Problem description:
When the word "SONAR" appears in a line of the data below, list that line.
Entries supplied START
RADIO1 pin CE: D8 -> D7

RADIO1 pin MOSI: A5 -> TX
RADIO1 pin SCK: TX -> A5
Entries supplied END
Entries supplied START
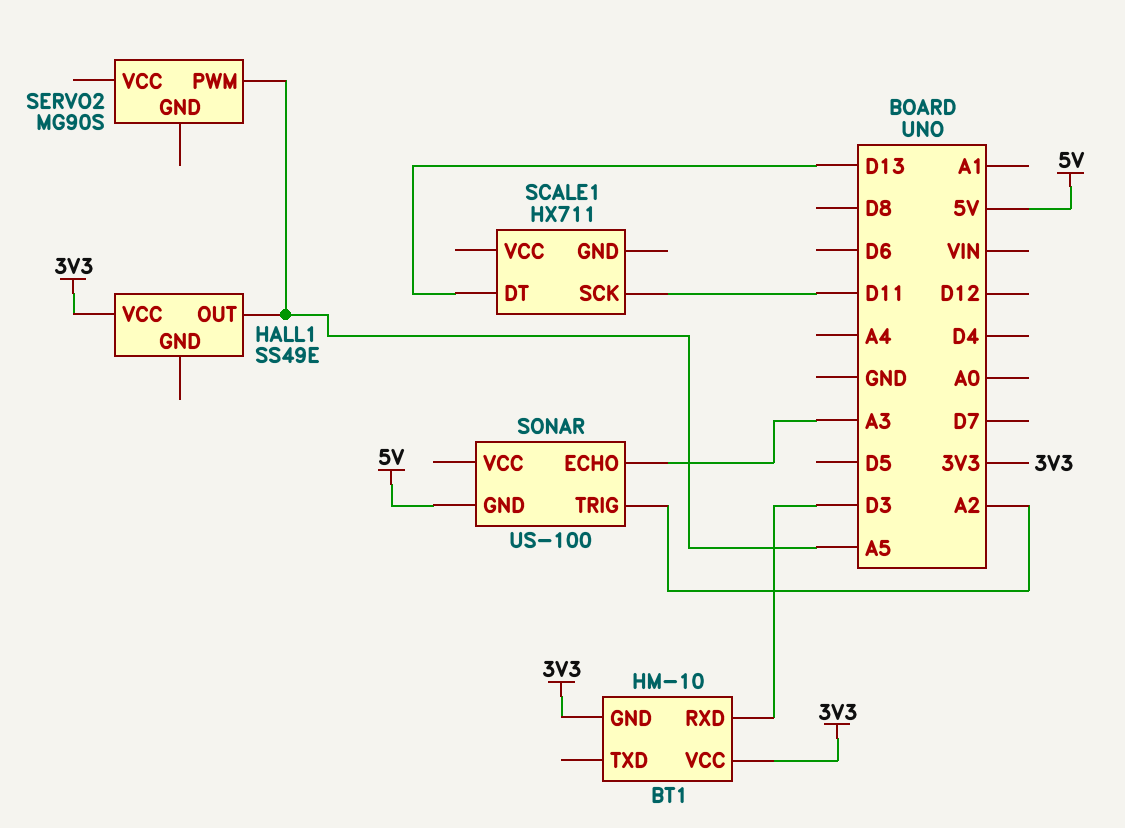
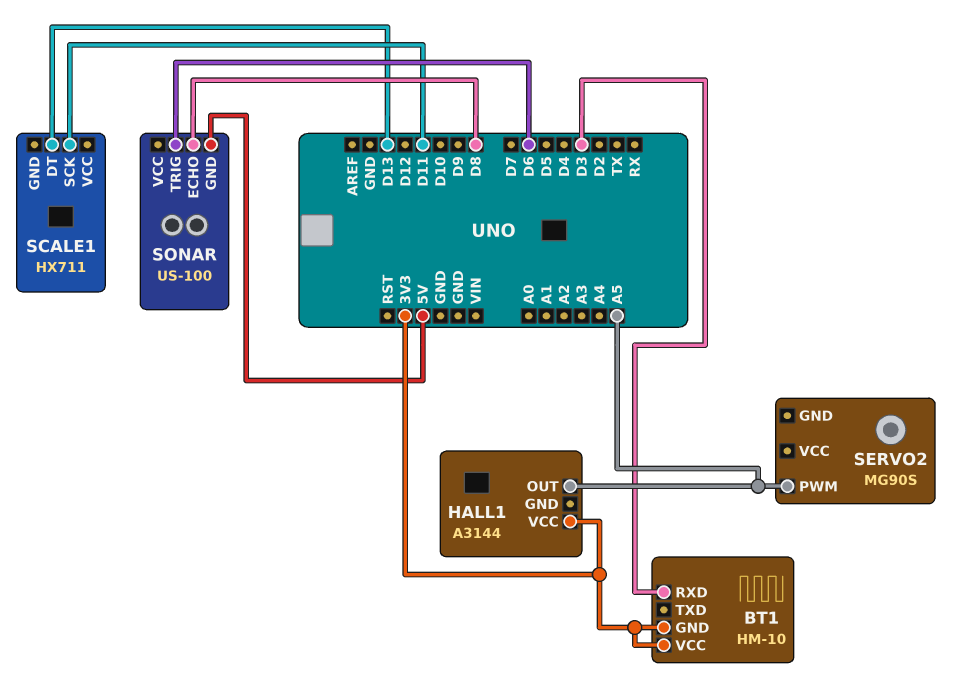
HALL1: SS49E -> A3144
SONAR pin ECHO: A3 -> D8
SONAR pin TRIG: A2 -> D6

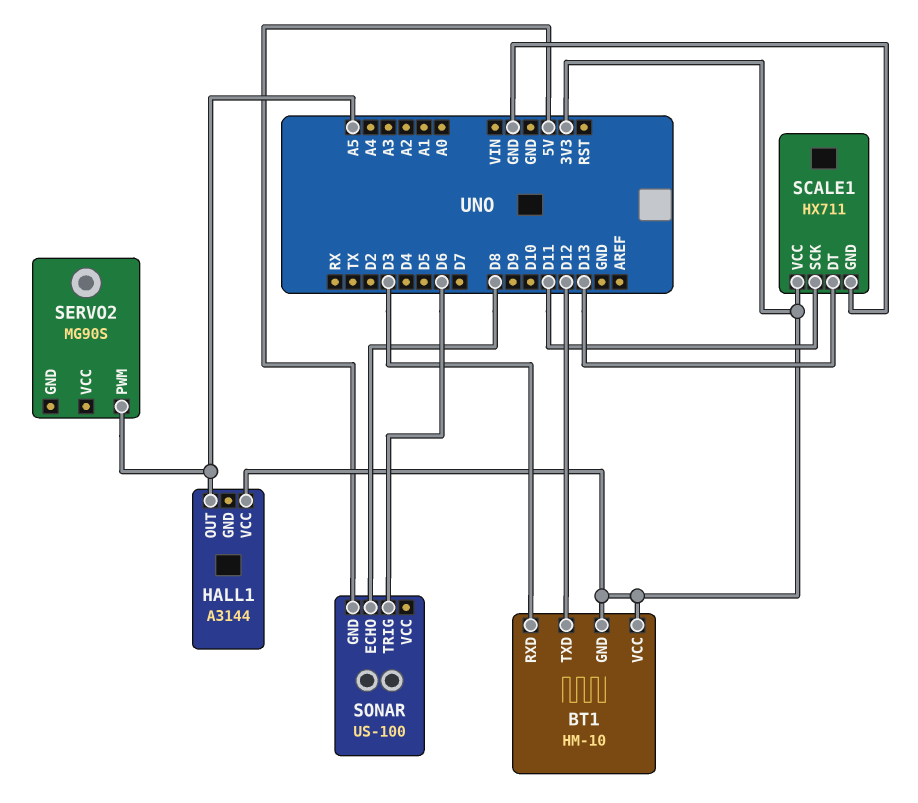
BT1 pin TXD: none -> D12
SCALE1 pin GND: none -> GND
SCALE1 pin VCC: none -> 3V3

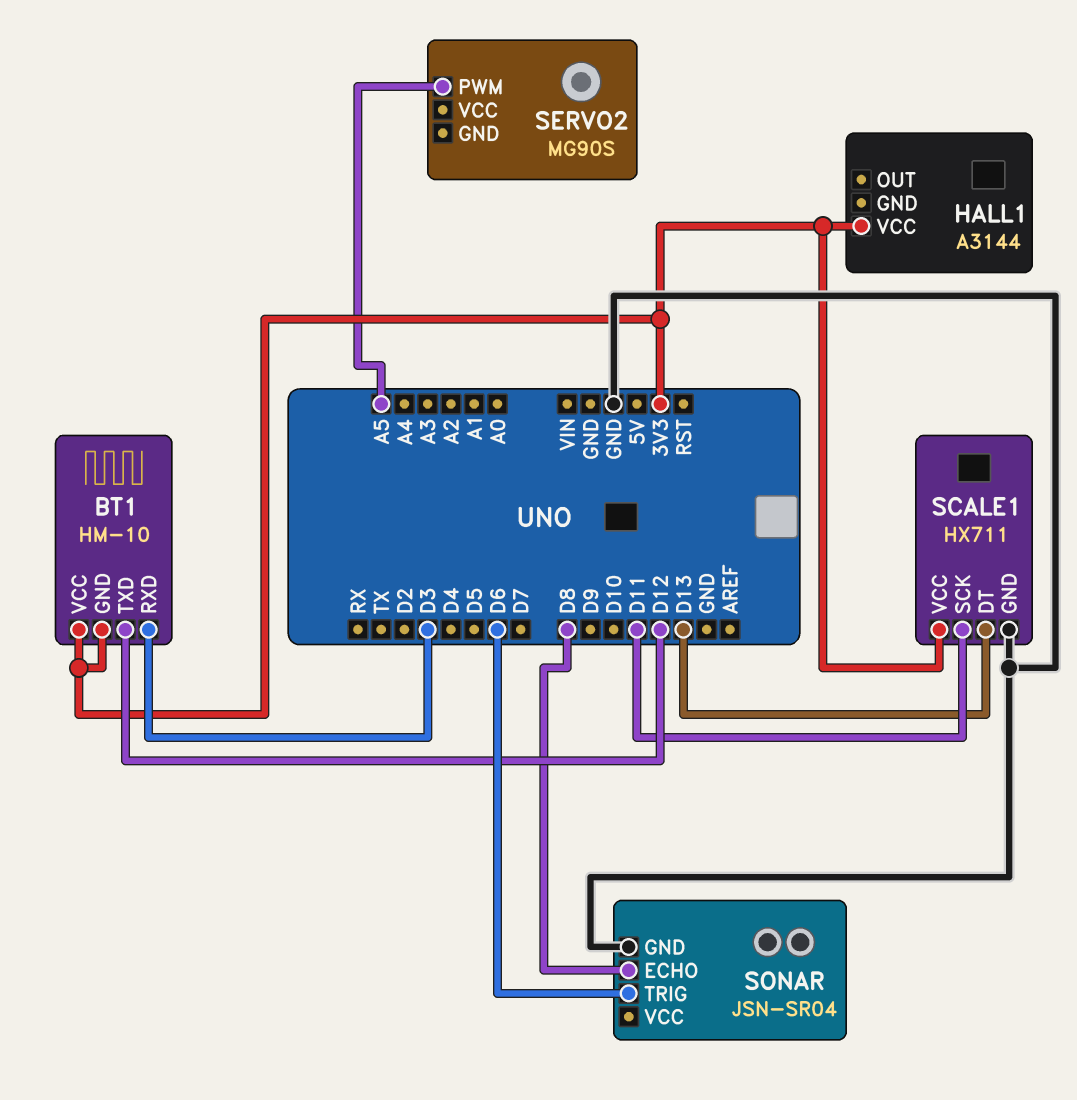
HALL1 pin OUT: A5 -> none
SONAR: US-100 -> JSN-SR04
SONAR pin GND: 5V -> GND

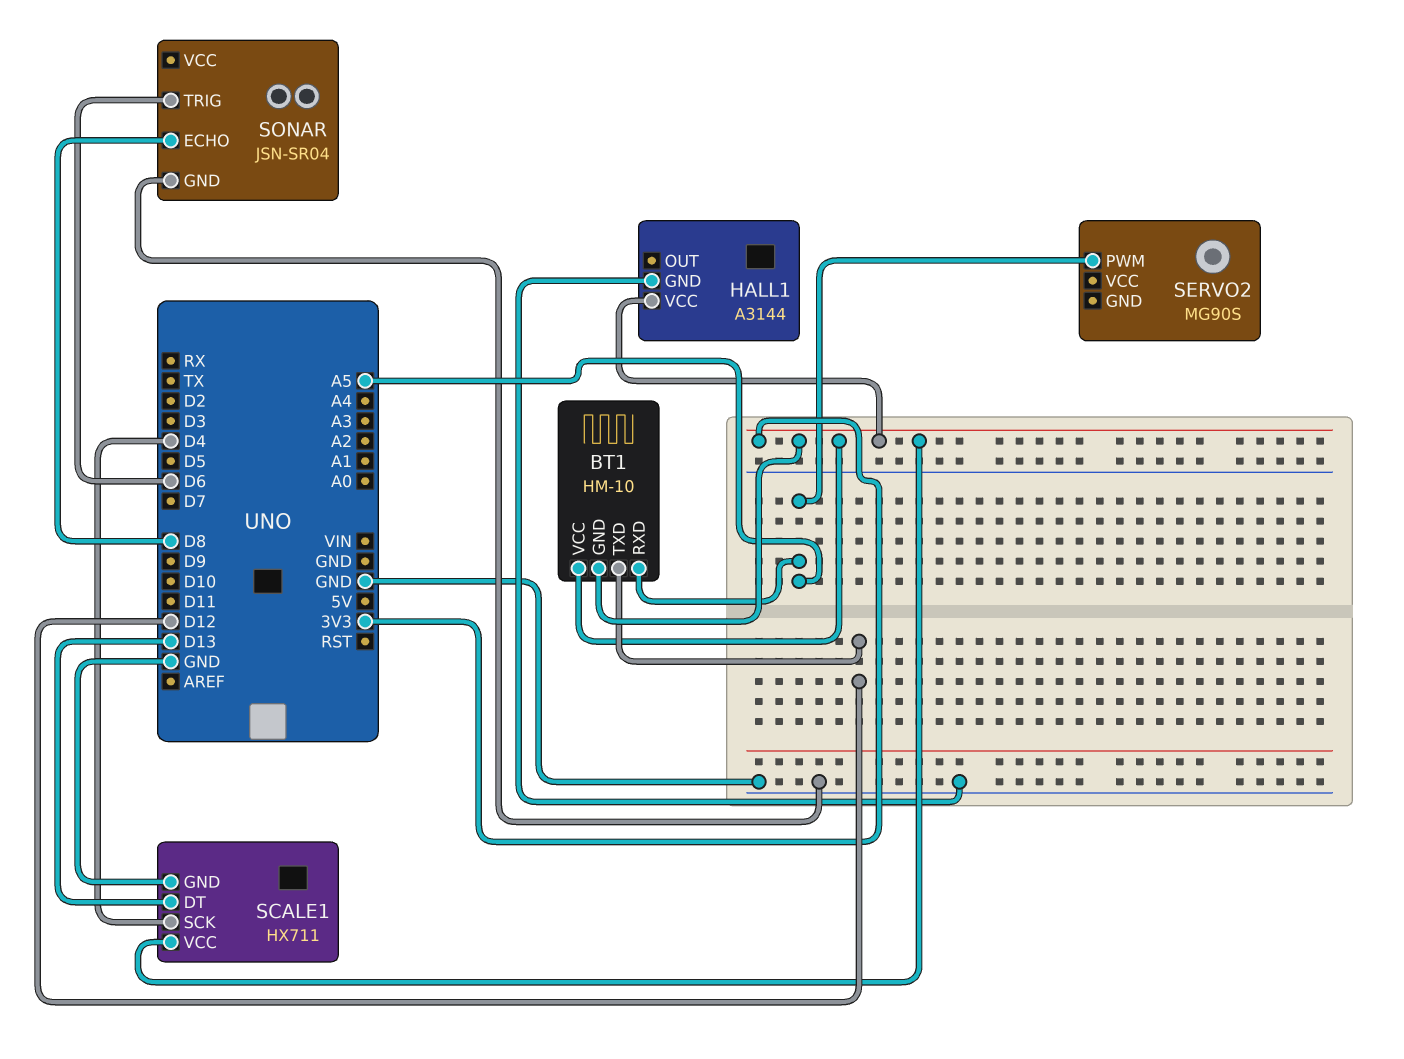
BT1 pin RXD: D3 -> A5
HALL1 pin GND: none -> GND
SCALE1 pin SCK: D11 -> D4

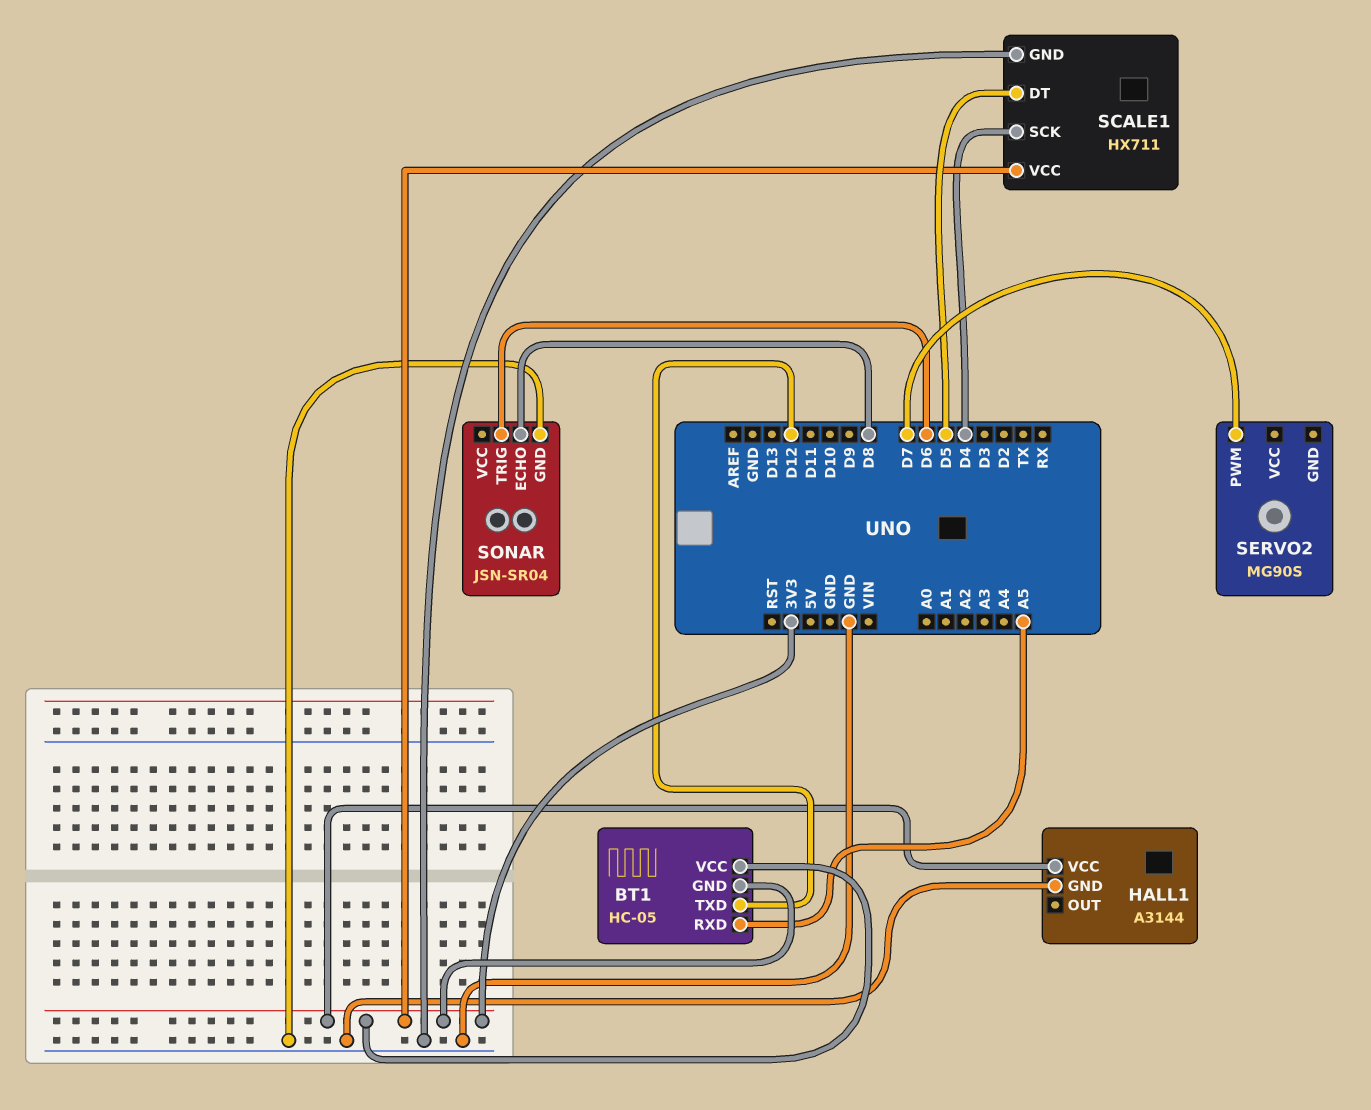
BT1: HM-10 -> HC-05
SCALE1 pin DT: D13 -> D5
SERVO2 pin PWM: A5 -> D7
Entries supplied END
Entries supplied START
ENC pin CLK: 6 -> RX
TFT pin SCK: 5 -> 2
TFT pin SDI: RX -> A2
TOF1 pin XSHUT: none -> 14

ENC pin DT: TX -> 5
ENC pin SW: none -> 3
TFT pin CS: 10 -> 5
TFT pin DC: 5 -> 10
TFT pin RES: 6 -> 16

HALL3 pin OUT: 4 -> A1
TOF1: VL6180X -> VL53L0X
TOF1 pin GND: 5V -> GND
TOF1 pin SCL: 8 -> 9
Entries supplied END
Solution below:
SONAR pin ECHO: A3 -> D8
SONAR pin TRIG: A2 -> D6
SONAR: US-100 -> JSN-SR04
SONAR pin GND: 5V -> GND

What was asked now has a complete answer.